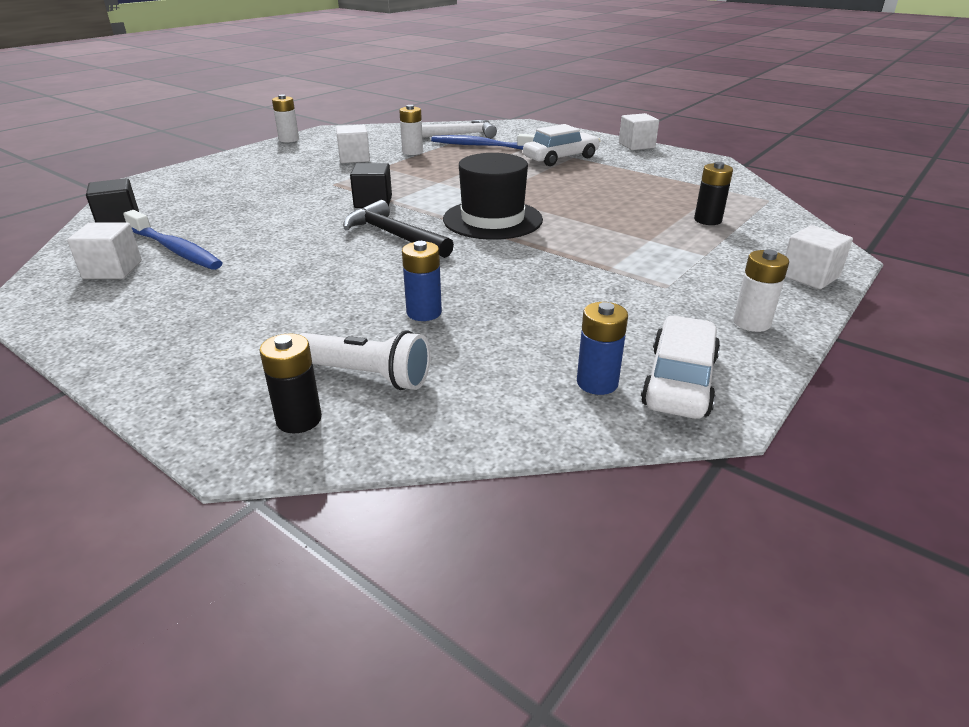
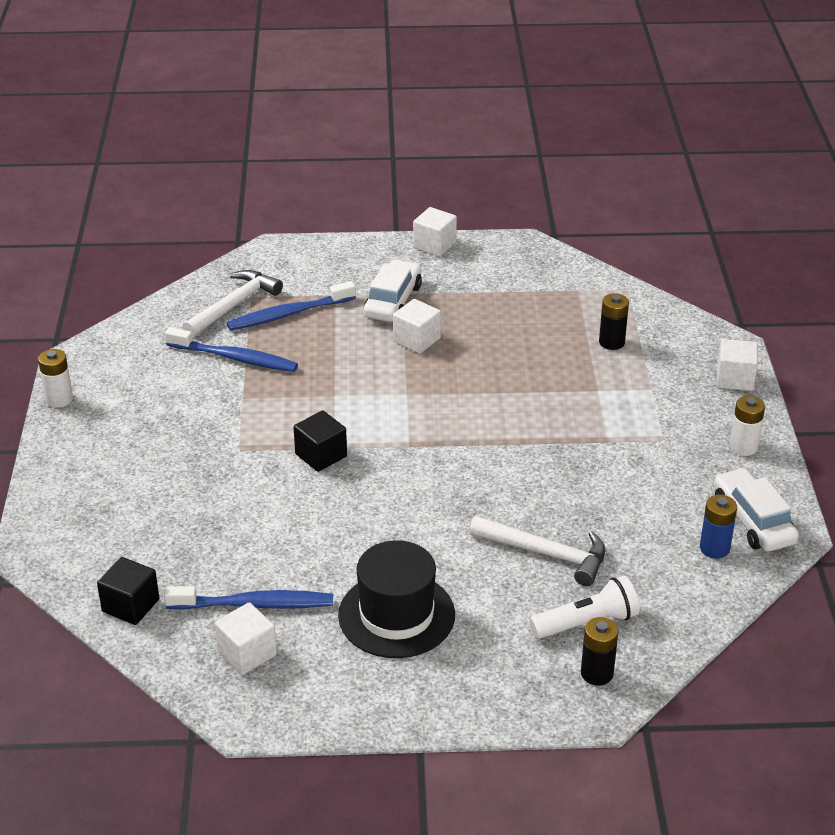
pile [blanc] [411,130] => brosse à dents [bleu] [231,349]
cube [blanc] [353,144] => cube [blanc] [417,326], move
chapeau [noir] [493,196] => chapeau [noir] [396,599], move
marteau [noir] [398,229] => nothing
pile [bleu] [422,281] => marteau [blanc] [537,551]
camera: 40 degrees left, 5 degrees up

...

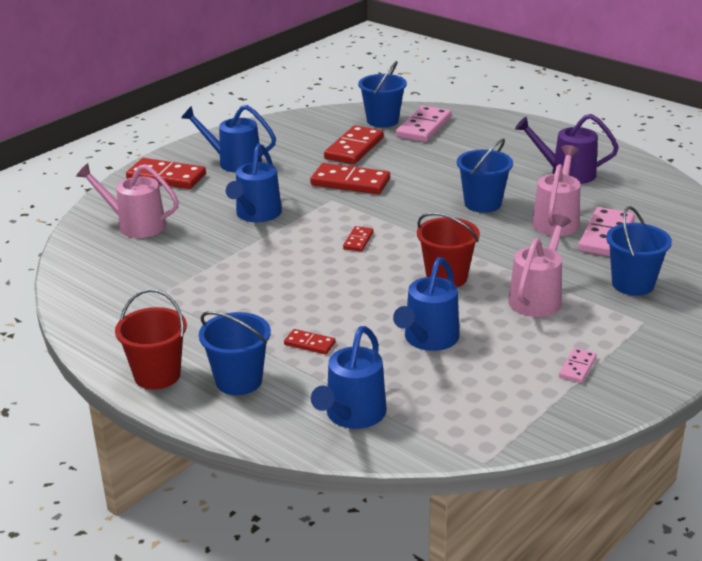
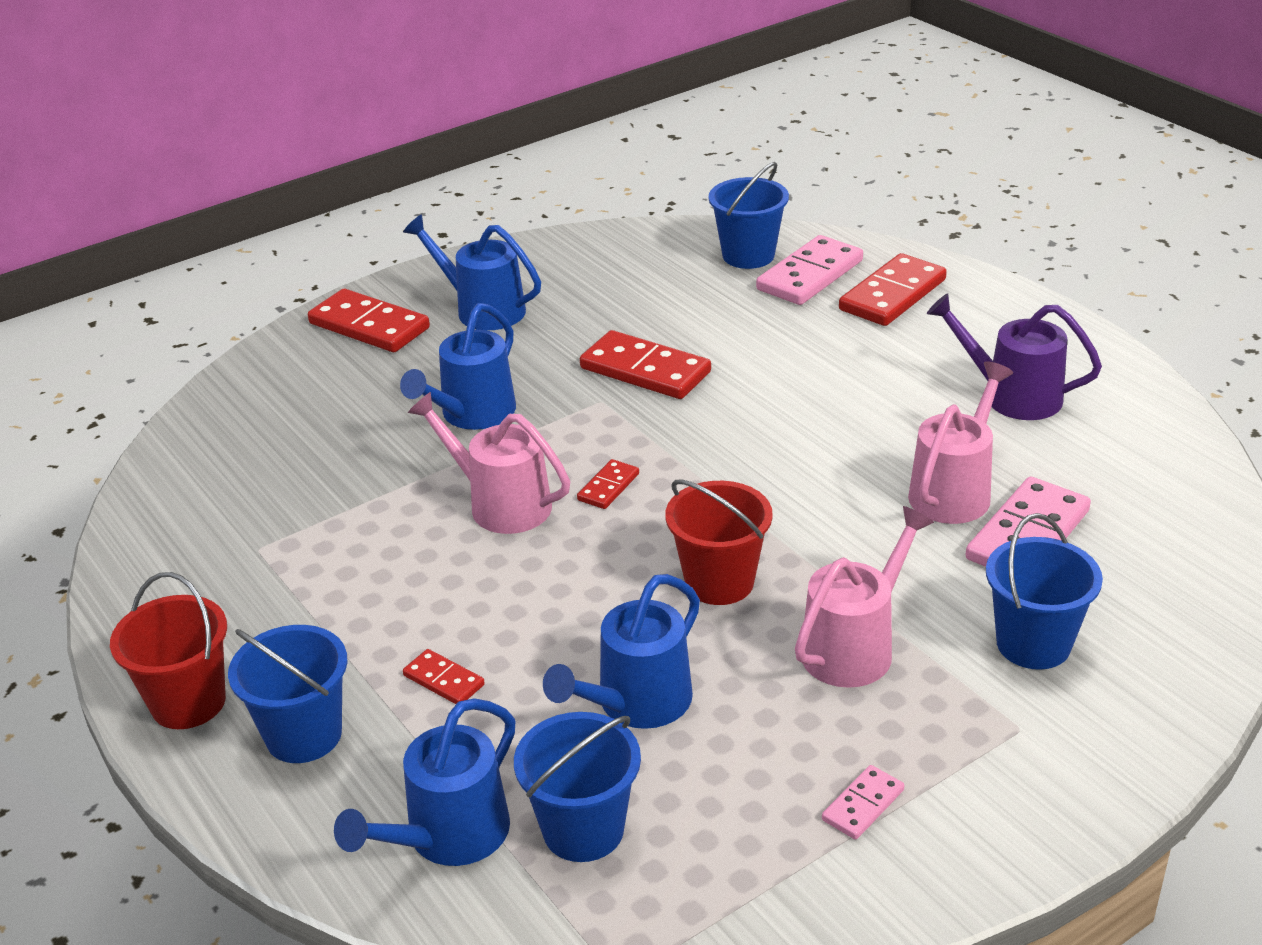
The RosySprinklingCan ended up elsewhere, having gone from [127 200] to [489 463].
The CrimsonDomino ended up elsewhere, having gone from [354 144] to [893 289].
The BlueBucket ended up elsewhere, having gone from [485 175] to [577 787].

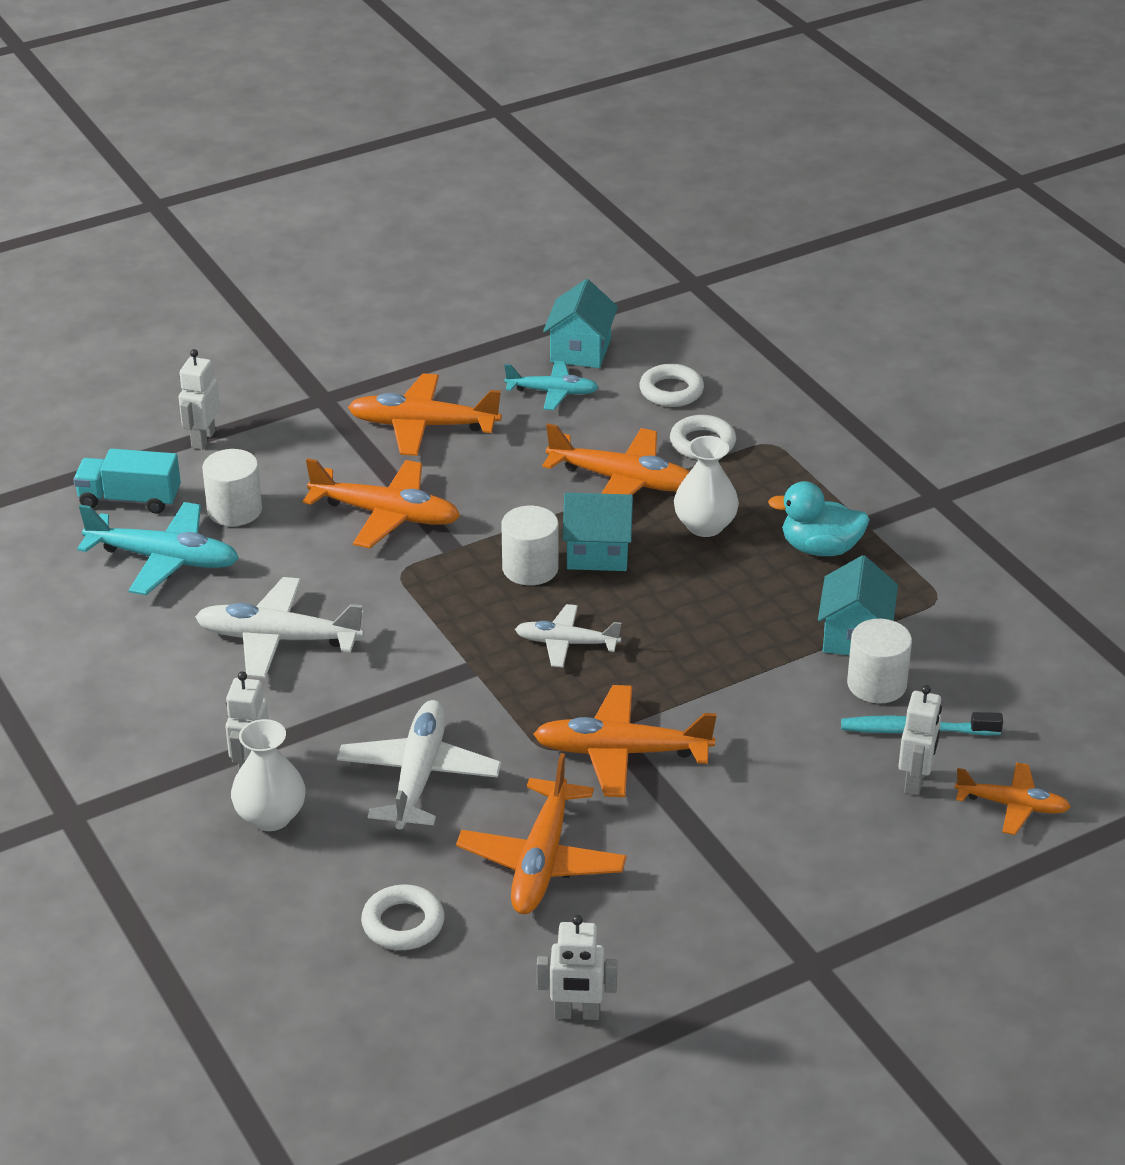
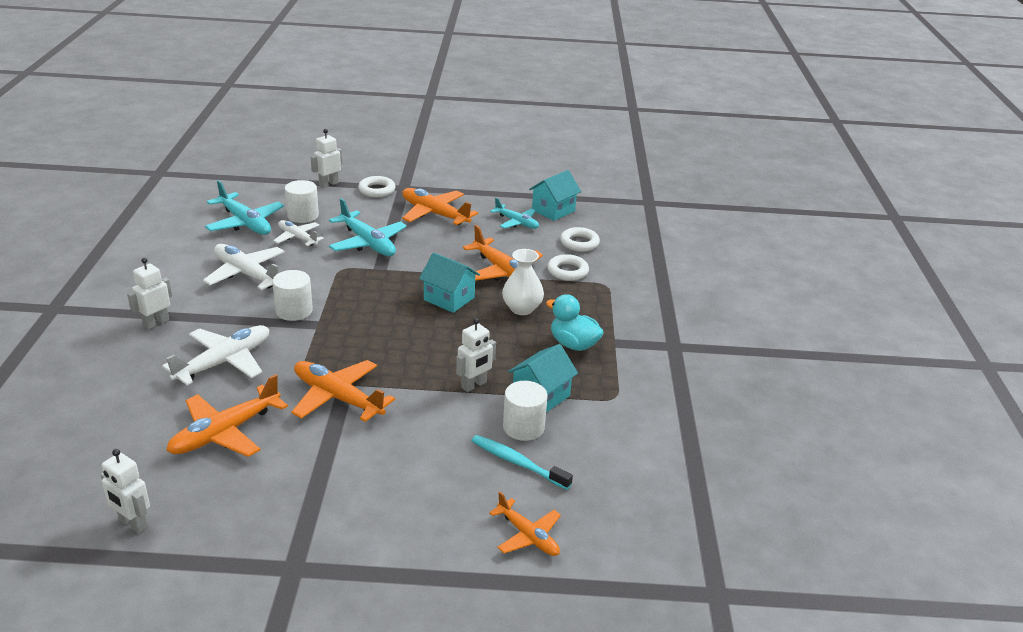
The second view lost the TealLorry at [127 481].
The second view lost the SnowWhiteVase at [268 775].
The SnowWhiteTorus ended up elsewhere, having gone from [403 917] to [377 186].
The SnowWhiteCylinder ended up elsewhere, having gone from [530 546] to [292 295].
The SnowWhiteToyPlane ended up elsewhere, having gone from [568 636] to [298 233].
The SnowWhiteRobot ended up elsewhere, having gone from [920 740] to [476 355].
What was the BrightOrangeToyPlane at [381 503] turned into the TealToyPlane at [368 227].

» **What to produce**
As the answer, set down only the lines from the data above between the one holding "The RosySprinklingCan ended" and the one holding "The CrimsonDomino ended", inclusive, exactly as they read.

» **Written reply**
The RosySprinklingCan ended up elsewhere, having gone from [127 200] to [489 463].
The CrimsonDomino ended up elsewhere, having gone from [354 144] to [893 289].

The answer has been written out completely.